* _About this exercise_: Of the entries below, return only those lines from the line with "D201: LED yellow" to the line with "T203: NPN S8050", exactly, both included.

* _Material provided_:
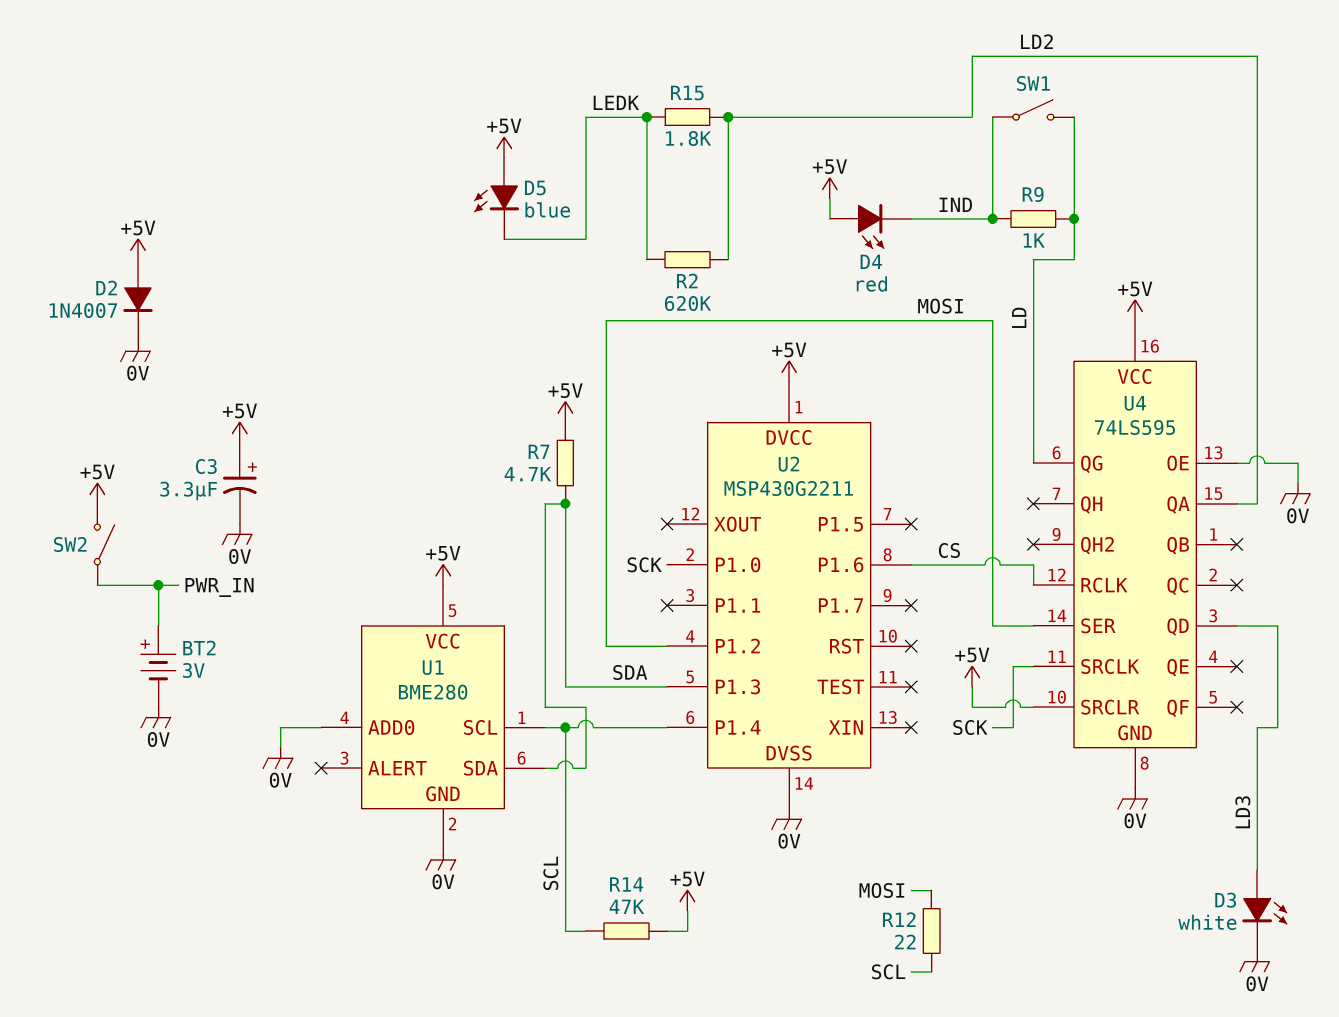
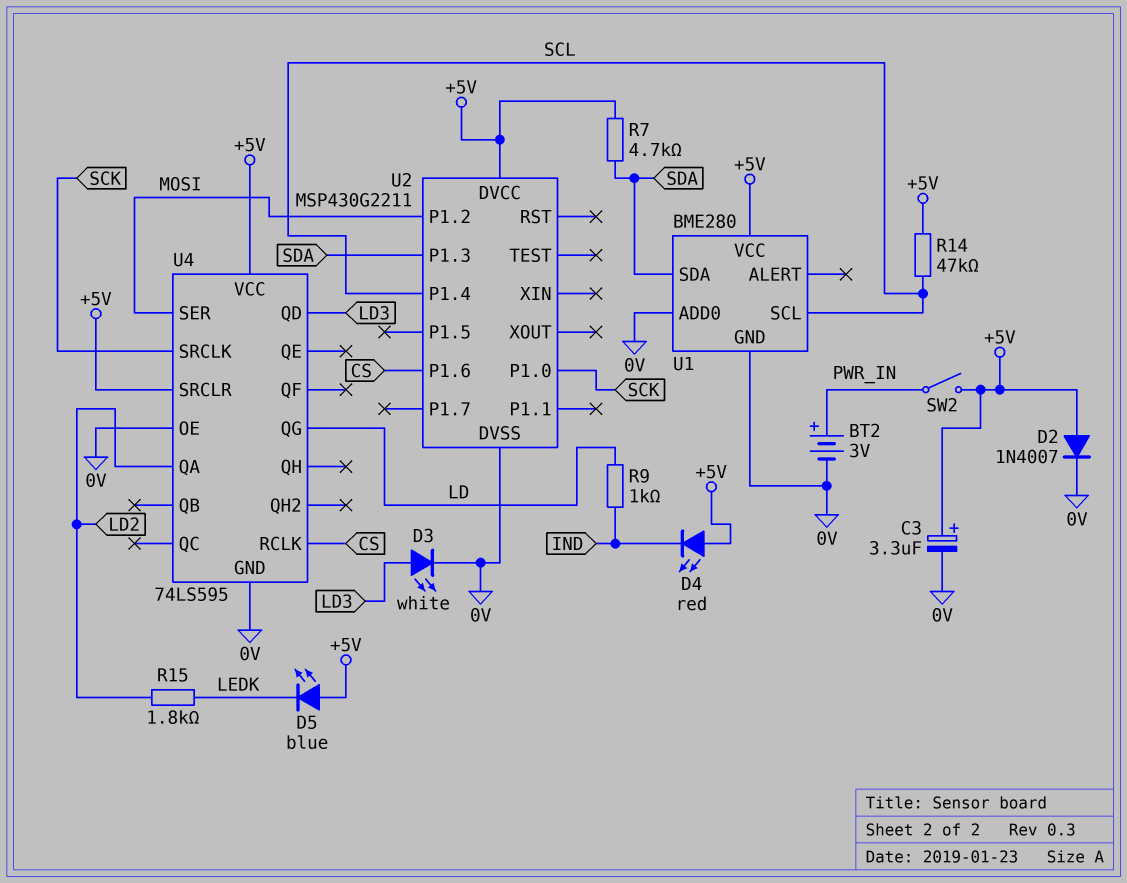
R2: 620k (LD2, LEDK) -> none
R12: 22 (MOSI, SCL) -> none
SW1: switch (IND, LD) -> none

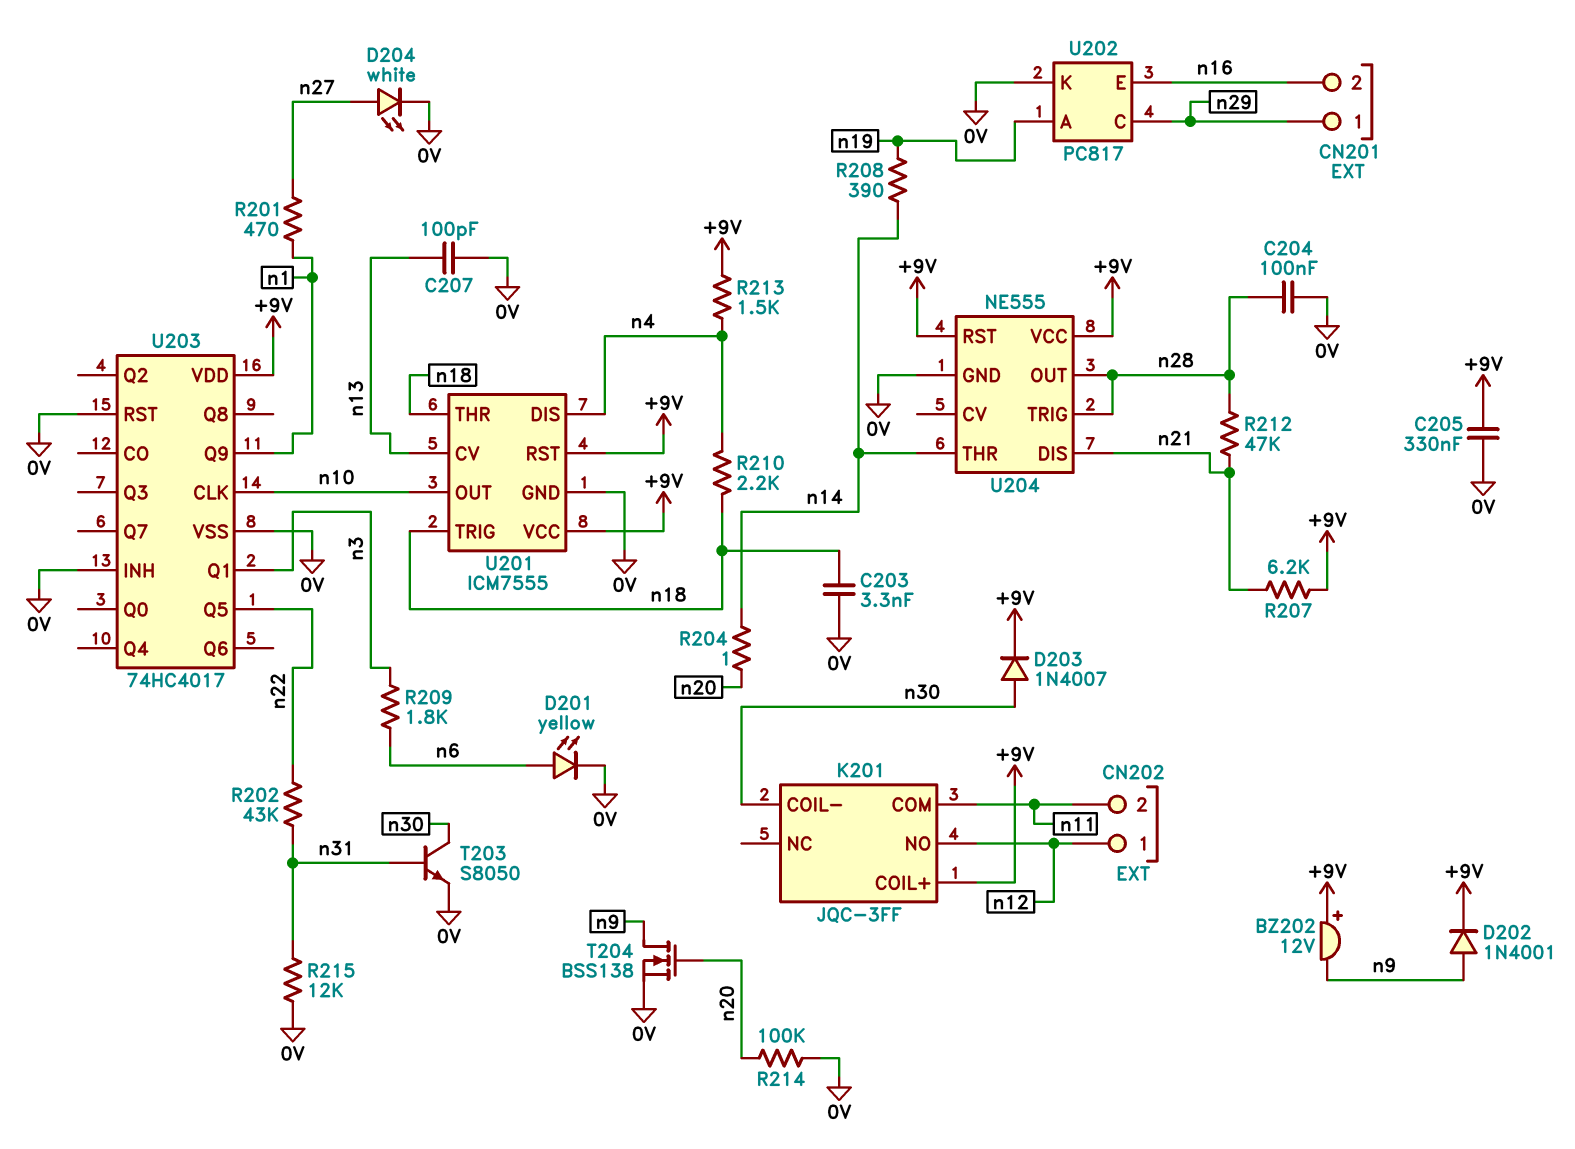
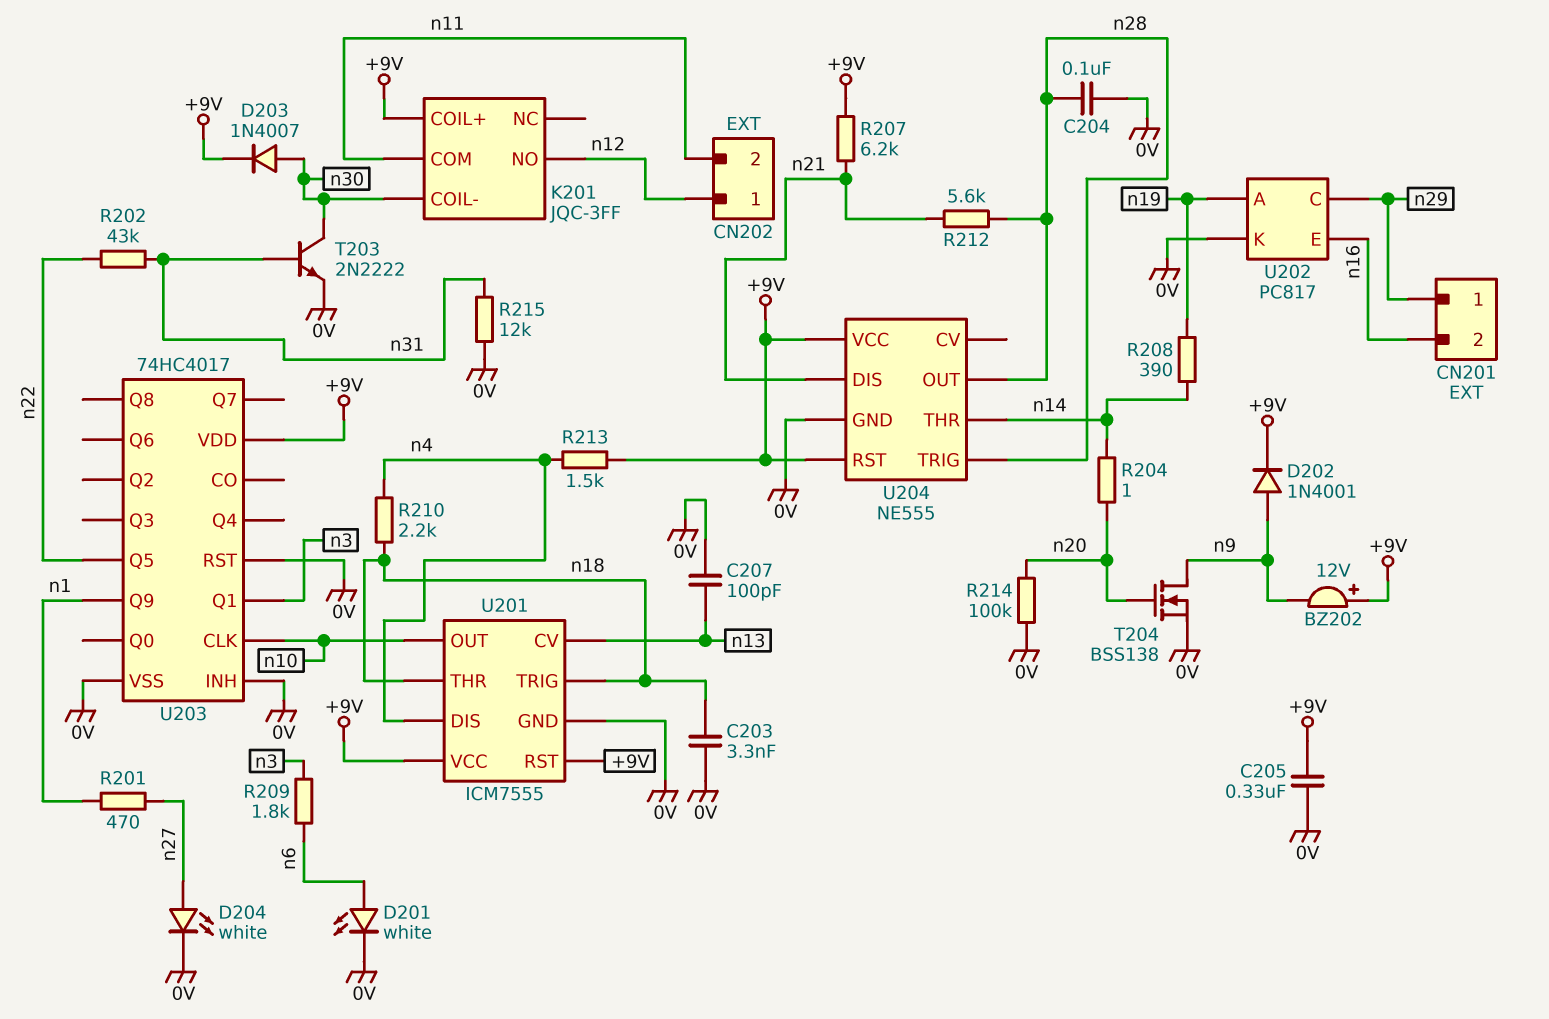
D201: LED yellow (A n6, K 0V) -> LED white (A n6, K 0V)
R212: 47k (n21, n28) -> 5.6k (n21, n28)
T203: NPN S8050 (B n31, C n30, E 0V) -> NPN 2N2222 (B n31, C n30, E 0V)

---

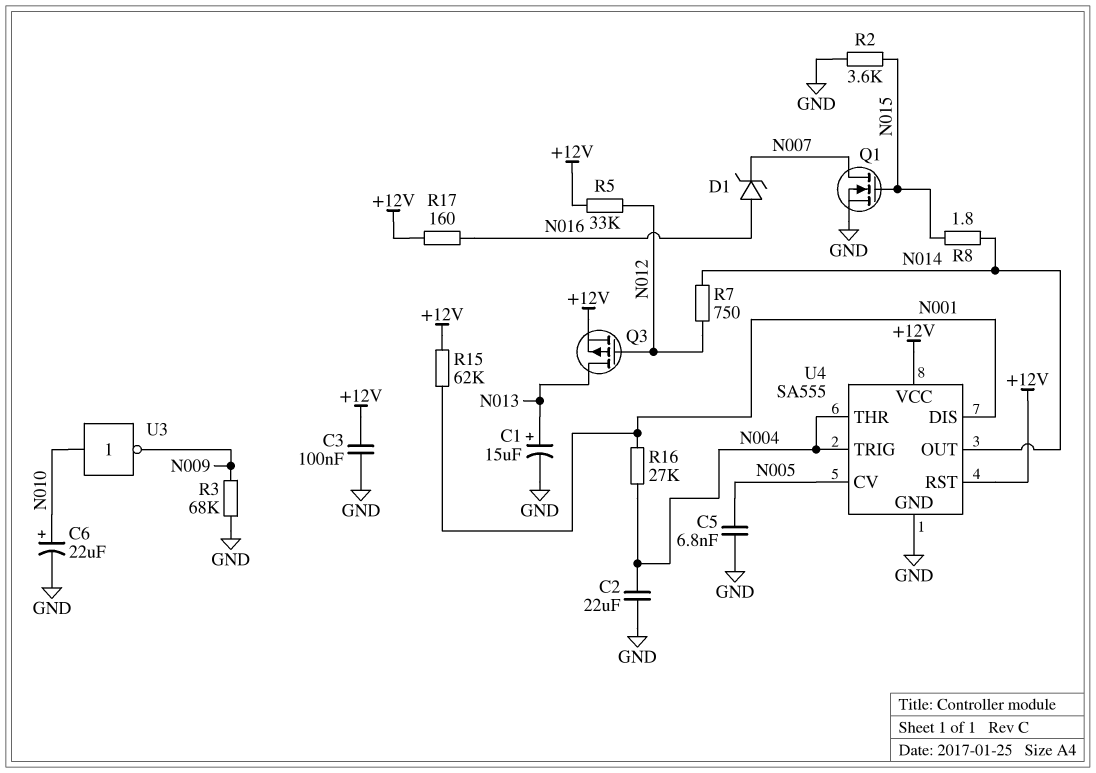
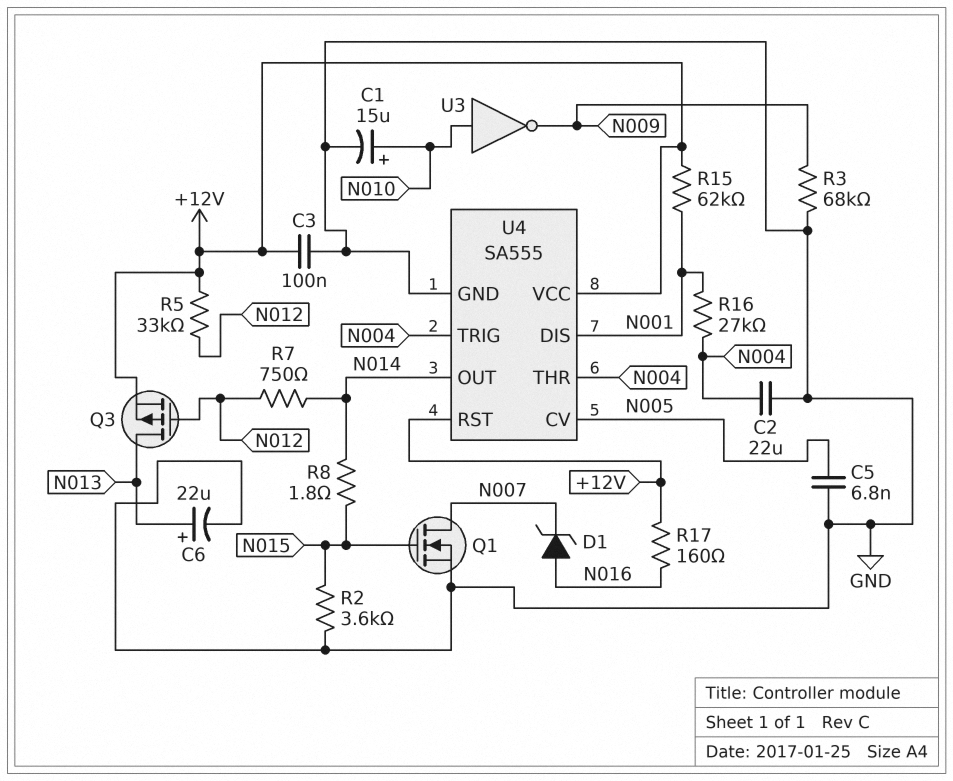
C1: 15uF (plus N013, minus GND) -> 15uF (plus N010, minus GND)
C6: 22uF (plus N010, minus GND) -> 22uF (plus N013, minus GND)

* _Exercise solution_:
D201: LED yellow (A n6, K 0V) -> LED white (A n6, K 0V)
R212: 47k (n21, n28) -> 5.6k (n21, n28)
T203: NPN S8050 (B n31, C n30, E 0V) -> NPN 2N2222 (B n31, C n30, E 0V)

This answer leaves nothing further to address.